[What to work on]: Whenever a line below mentions the word "degrees", that line should be copied.

[Dataset records]:
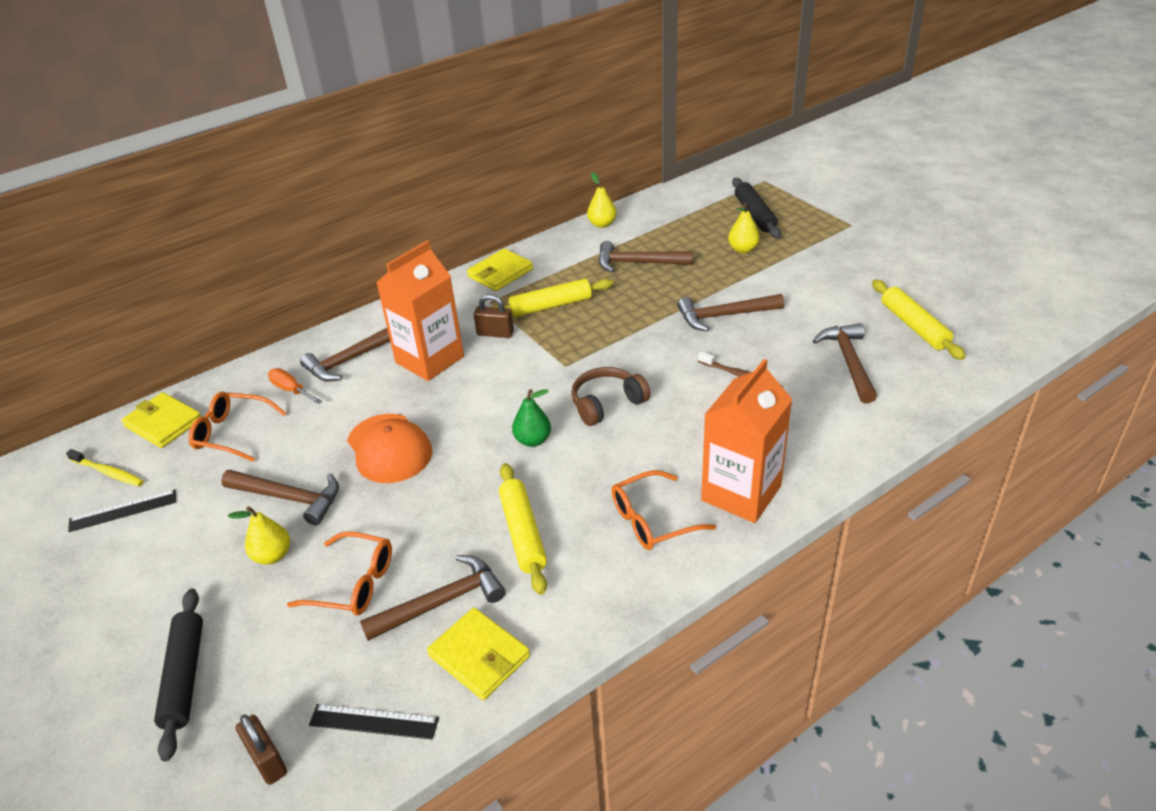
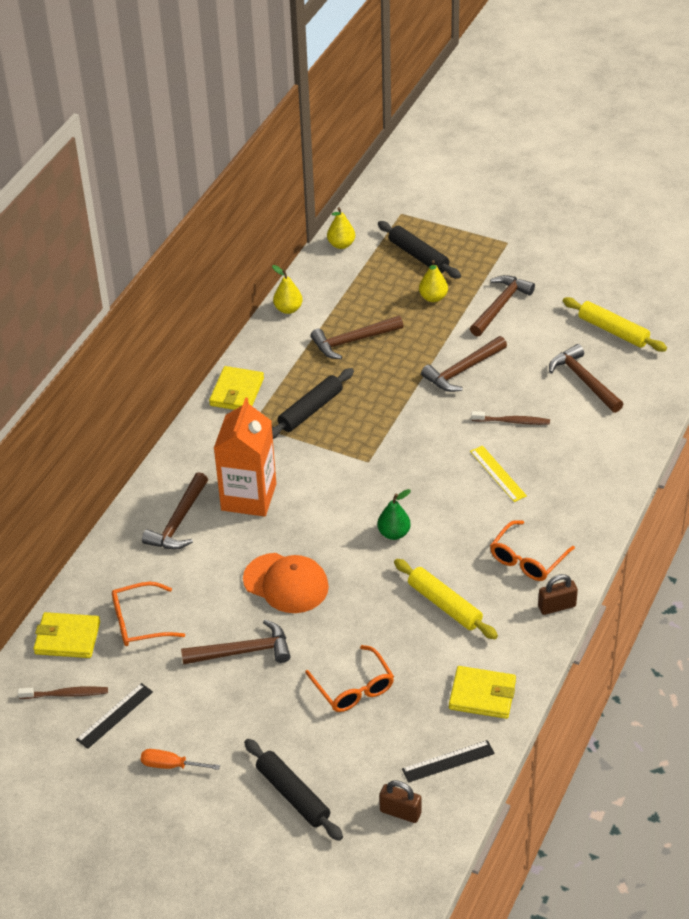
camera: 30 degrees left, 5 degrees up
(108, 472) = (65, 694): yellow toothbrush -> brown toothbrush
(272, 555) = (273, 696): yellow pear -> yellow pear (341, 245)
(291, 390) = (153, 568): orange screwdriver -> orange screwdriver (171, 765)
(354, 583) = (354, 688): orange glasses -> orange glasses turned 75 degrees clockwise
(441, 602) = (427, 674): brown hammer -> brown hammer (500, 306)
(495, 333) = (284, 453): brown padlock -> brown padlock (556, 606)
(550, 306) = (310, 410): yellow rolling pin -> black rolling pin
(607, 403) = (427, 482): brown headphones -> none
(687, 420) = (498, 473): none -> yellow ruler
(741, 493) = (574, 516): orange carton -> none

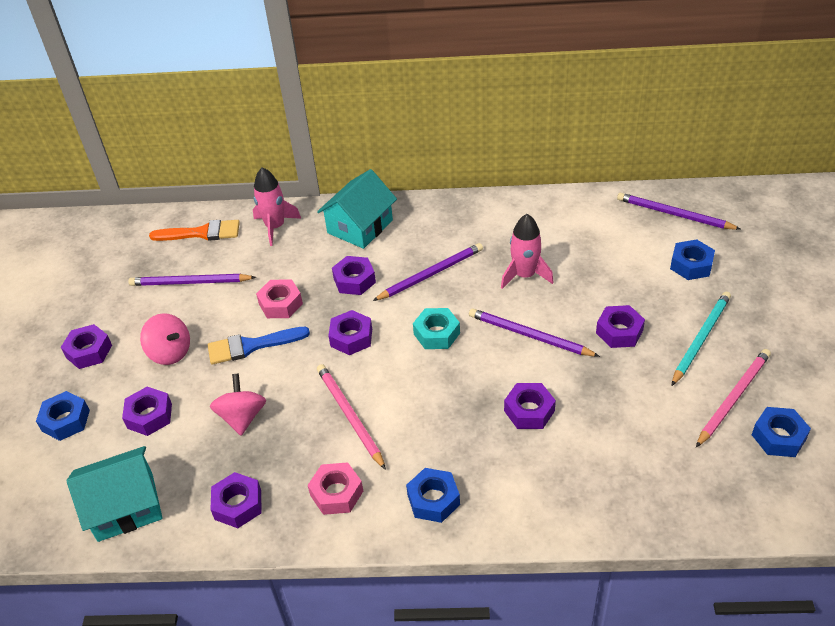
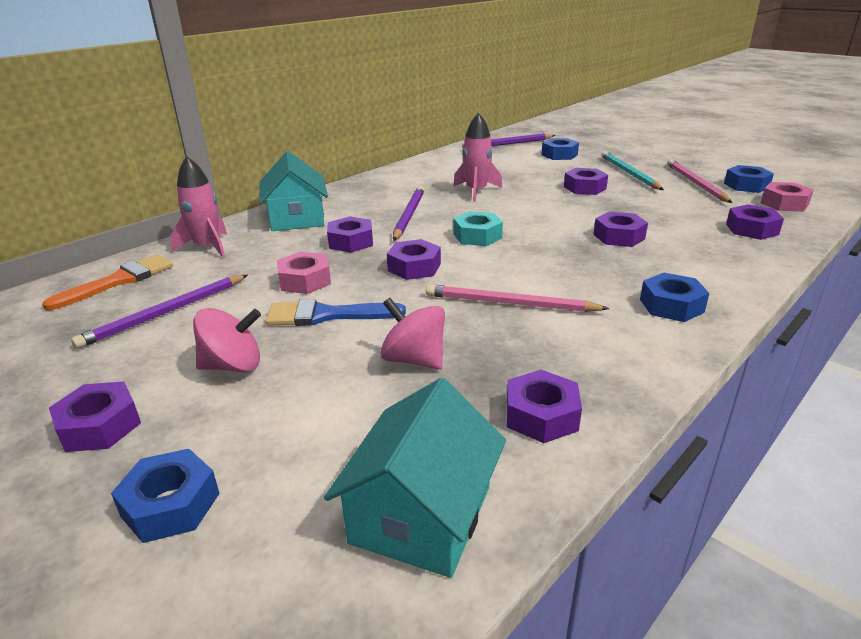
camera: 50 degrees left, 15 degrees down
(149, 416) = (299, 423): purple nut -> purple nut (752, 229)
(251, 346) = (326, 315): blue brush -> blue brush turned 60 degrees clockwise
(336, 493) = (603, 348): pink nut -> pink nut (784, 204)
(529, 335) = (539, 210): purple pencil -> none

[Answer]:
camera: 30 degrees left, 5 degrees up
(354, 583) = (354, 688): orange glasses -> orange glasses turned 75 degrees clockwise
camera: 50 degrees left, 15 degrees down
(251, 346) = (326, 315): blue brush -> blue brush turned 60 degrees clockwise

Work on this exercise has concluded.